DATA PROVIDED:
####################
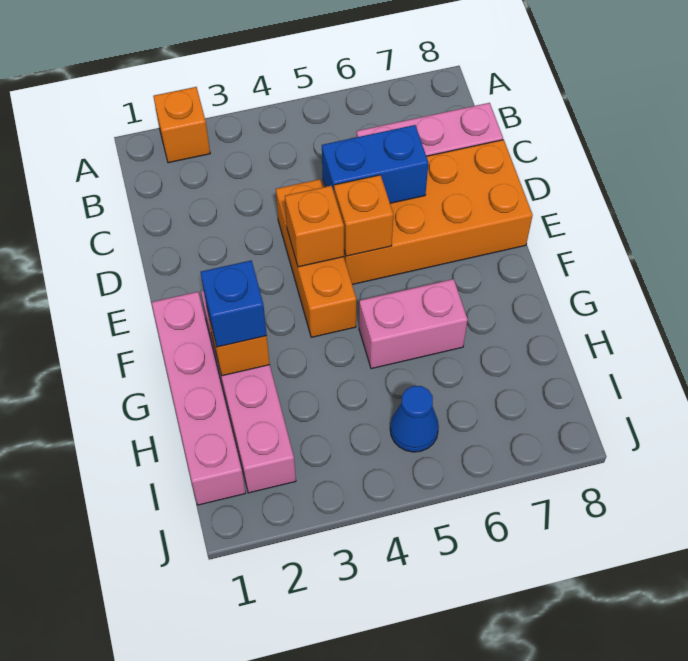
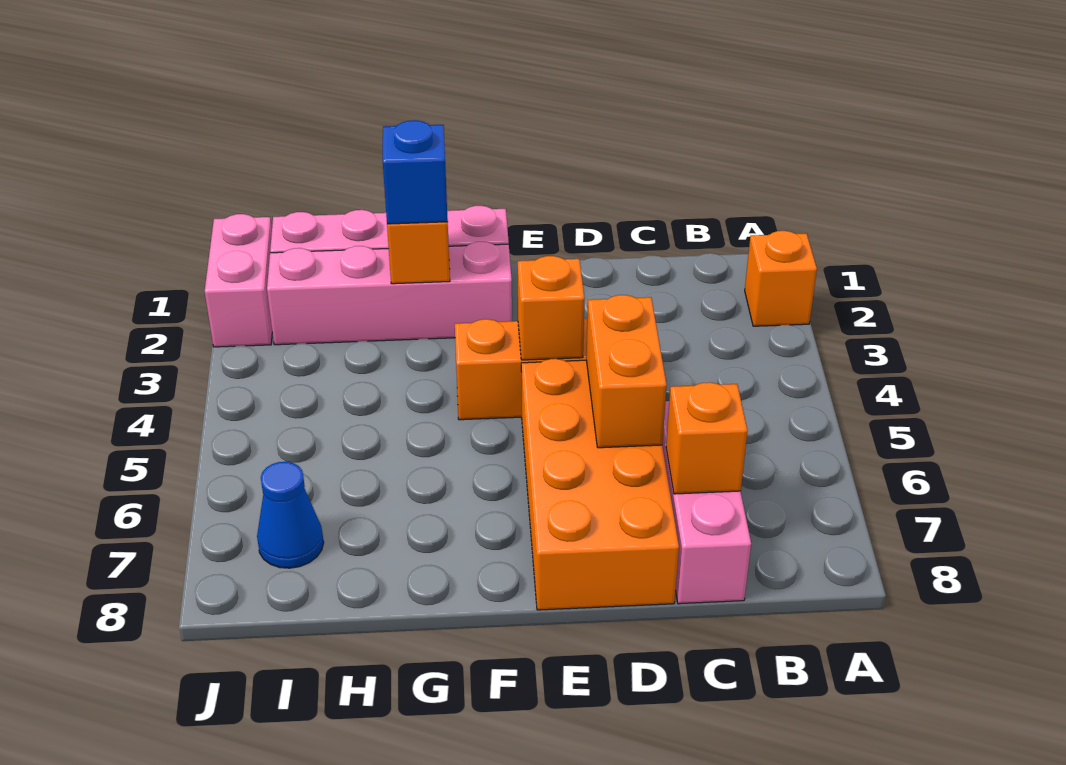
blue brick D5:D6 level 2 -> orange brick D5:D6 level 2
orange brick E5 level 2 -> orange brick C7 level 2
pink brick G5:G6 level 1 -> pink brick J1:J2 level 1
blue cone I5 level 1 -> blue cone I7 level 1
####################
THE TASK:
The material above is to be set down exactly, with pictures removed.

OUTPUT FOR THIS TASK:
blue brick D5:D6 level 2 -> orange brick D5:D6 level 2
orange brick E5 level 2 -> orange brick C7 level 2
pink brick G5:G6 level 1 -> pink brick J1:J2 level 1
blue cone I5 level 1 -> blue cone I7 level 1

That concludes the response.